## Problem details
Using the entries below, write out the line with "The dzwonek (żółty)", the line with "The size of", and every line in between, exactly as each is written.

:::

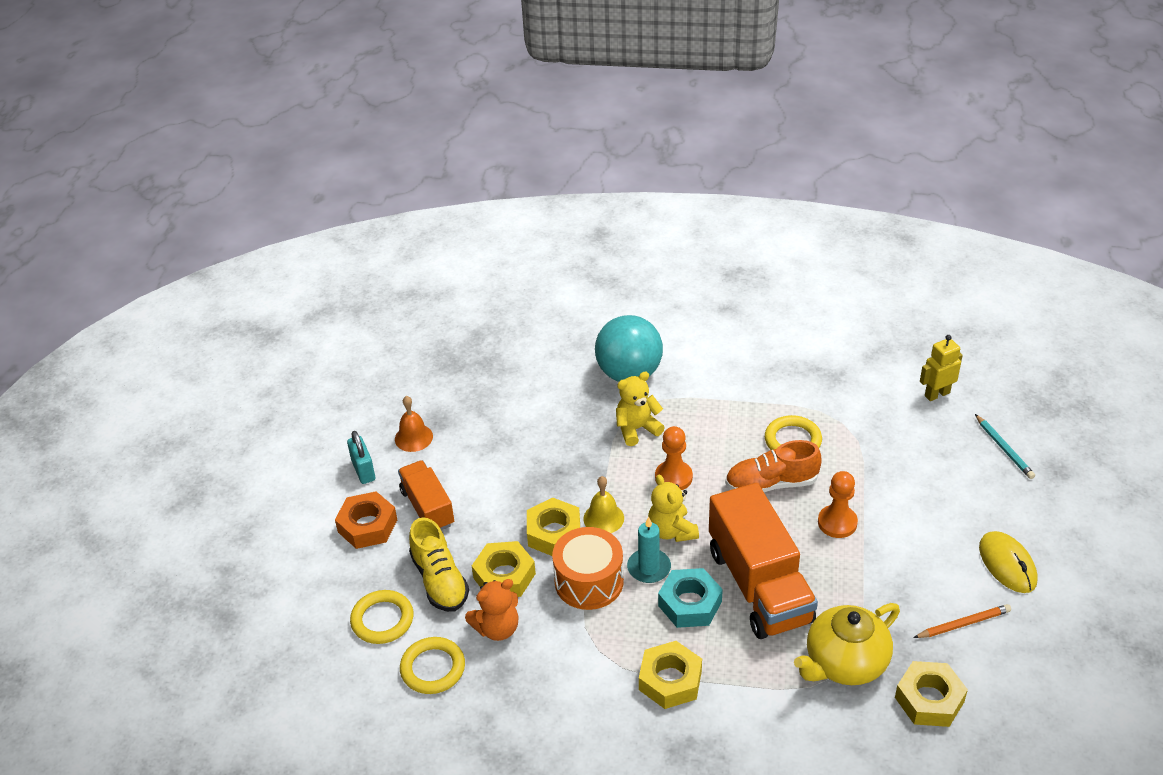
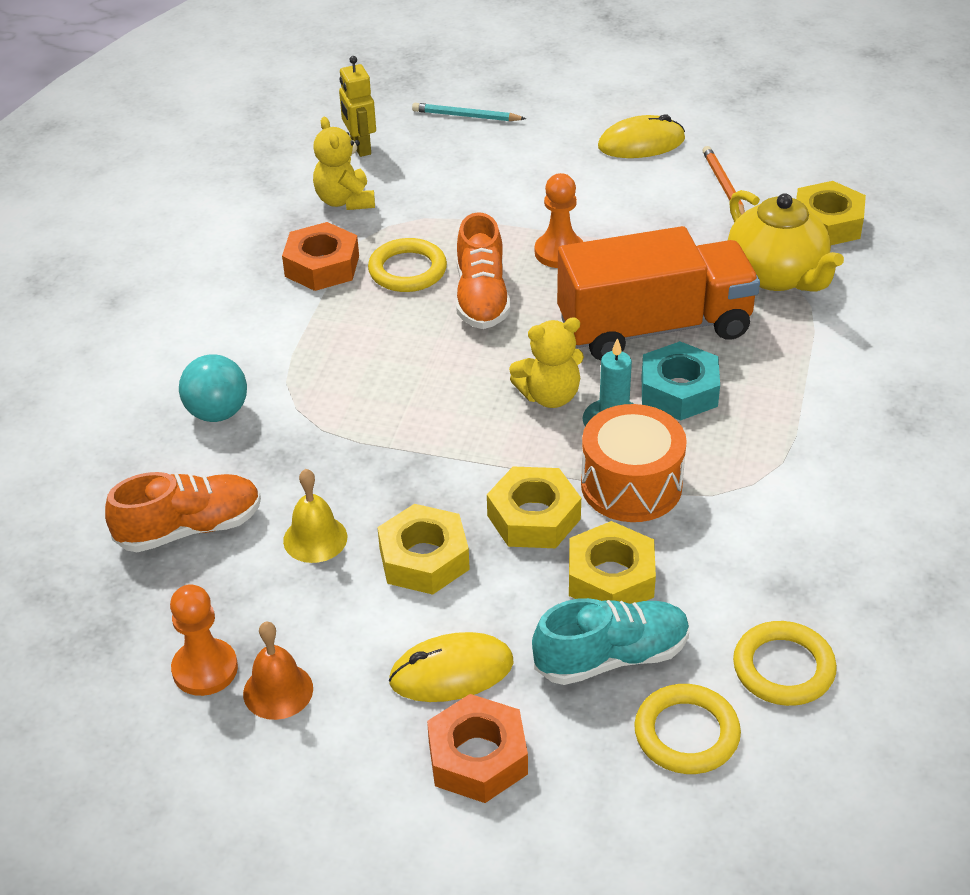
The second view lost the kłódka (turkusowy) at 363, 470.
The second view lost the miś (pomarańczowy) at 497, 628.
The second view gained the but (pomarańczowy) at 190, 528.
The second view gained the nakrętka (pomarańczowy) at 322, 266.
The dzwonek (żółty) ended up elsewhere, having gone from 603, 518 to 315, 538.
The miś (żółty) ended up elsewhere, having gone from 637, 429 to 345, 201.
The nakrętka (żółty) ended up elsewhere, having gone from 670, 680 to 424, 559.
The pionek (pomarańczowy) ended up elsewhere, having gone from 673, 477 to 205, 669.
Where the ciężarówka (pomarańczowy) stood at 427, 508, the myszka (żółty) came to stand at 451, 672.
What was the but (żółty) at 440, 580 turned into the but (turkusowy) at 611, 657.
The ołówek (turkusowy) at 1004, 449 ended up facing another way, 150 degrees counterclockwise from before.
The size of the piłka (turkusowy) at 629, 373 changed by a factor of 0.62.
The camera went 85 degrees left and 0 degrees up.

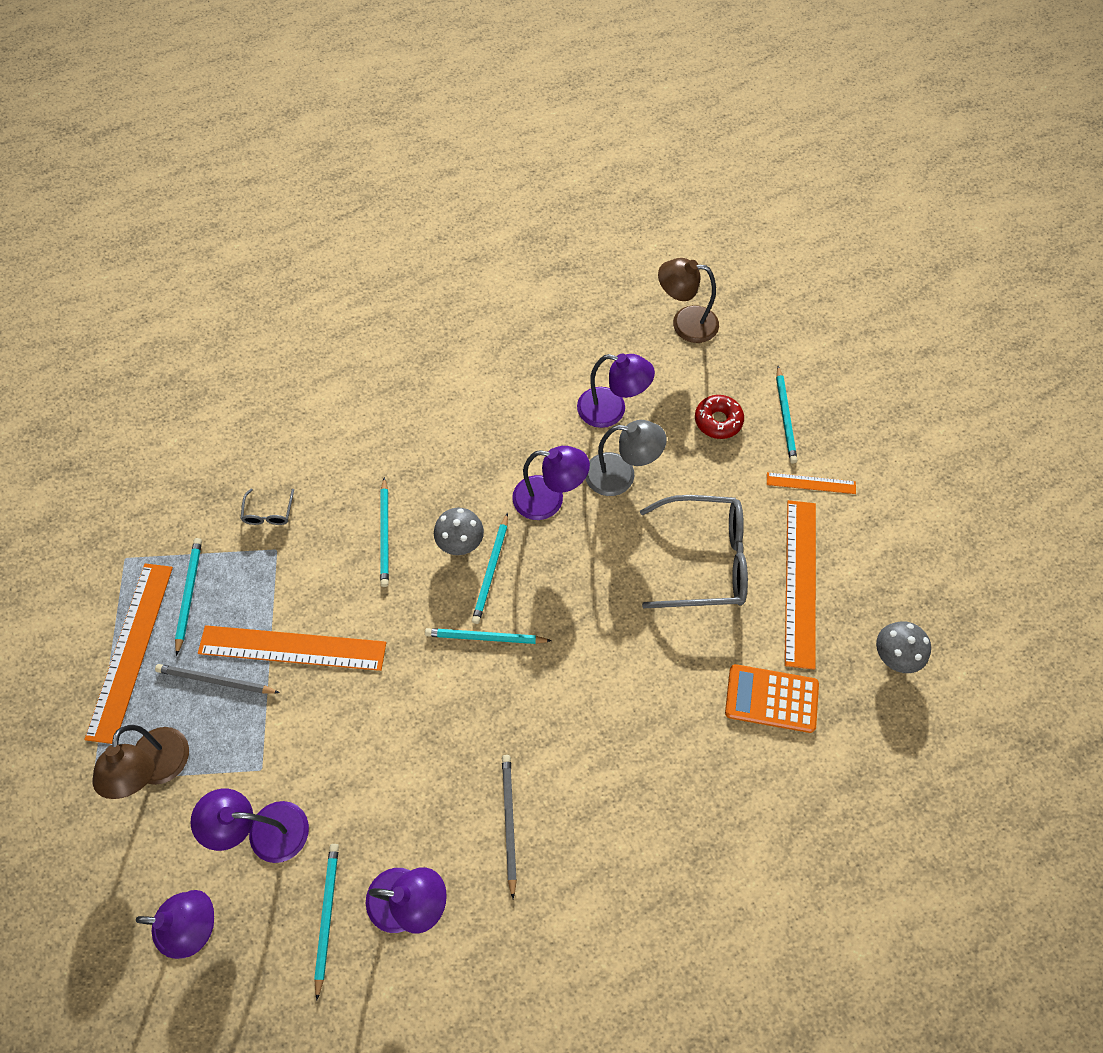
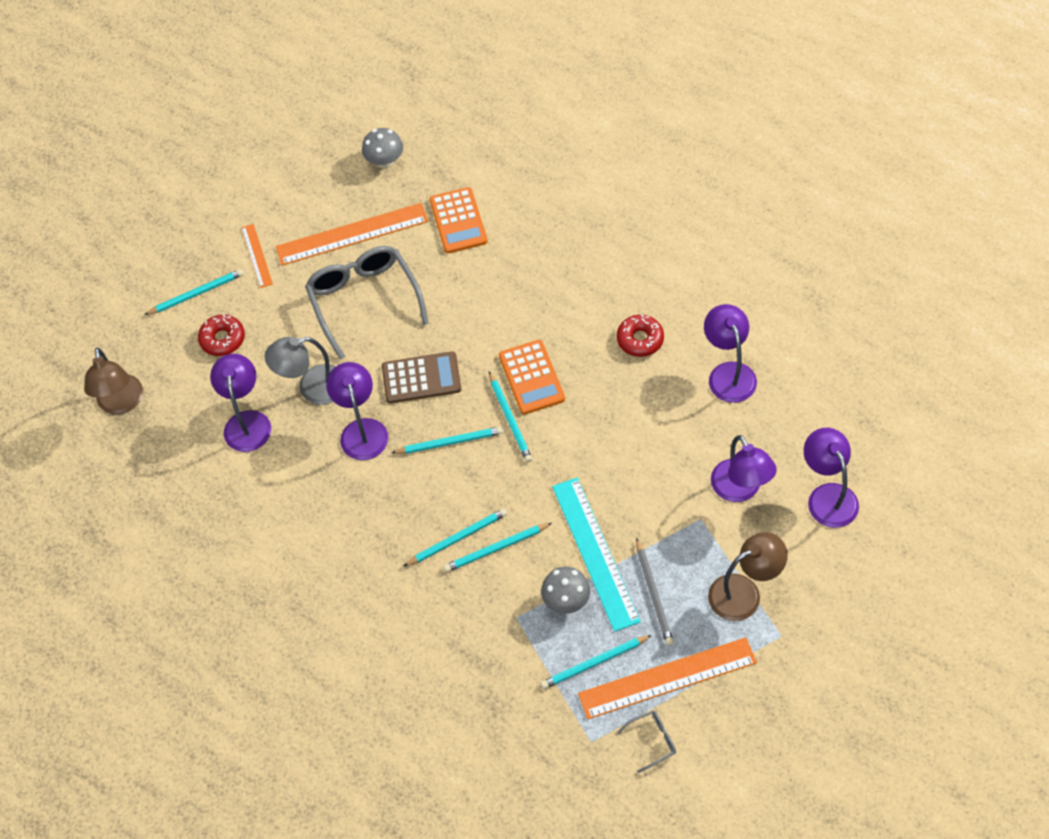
The second view gained the kalkulator (brązowy) at 421, 378.
The second view gained the kalkulator (pomarańczowy) at 531, 377.
The okulary (szary) ended up elsewhere, having gone from 269, 513 to 652, 741.
The ołówek (turkusowy) ended up elsewhere, having gone from 327, 916 to 496, 548.
The grzyb (szary) ended up elsewhere, having gone from 461, 543 to 566, 601.
Where the ołówek (szary) stood at 509, 822, the donut (czerwony) came to stand at 640, 340.
What was the linijka (pomarańczowy) at 292, 647 turned into the linijka (turkusowy) at 595, 553.
The lampka (szary) at 620, 475 ended up facing another way, 90 degrees counterclockwise from before.
The camera went 110 degrees left and 5 degrees down.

:::

## Output of the exercise
The dzwonek (żółty) ended up elsewhere, having gone from 603, 518 to 315, 538.
The miś (żółty) ended up elsewhere, having gone from 637, 429 to 345, 201.
The nakrętka (żółty) ended up elsewhere, having gone from 670, 680 to 424, 559.
The pionek (pomarańczowy) ended up elsewhere, having gone from 673, 477 to 205, 669.
Where the ciężarówka (pomarańczowy) stood at 427, 508, the myszka (żółty) came to stand at 451, 672.
What was the but (żółty) at 440, 580 turned into the but (turkusowy) at 611, 657.
The ołówek (turkusowy) at 1004, 449 ended up facing another way, 150 degrees counterclockwise from before.
The size of the piłka (turkusowy) at 629, 373 changed by a factor of 0.62.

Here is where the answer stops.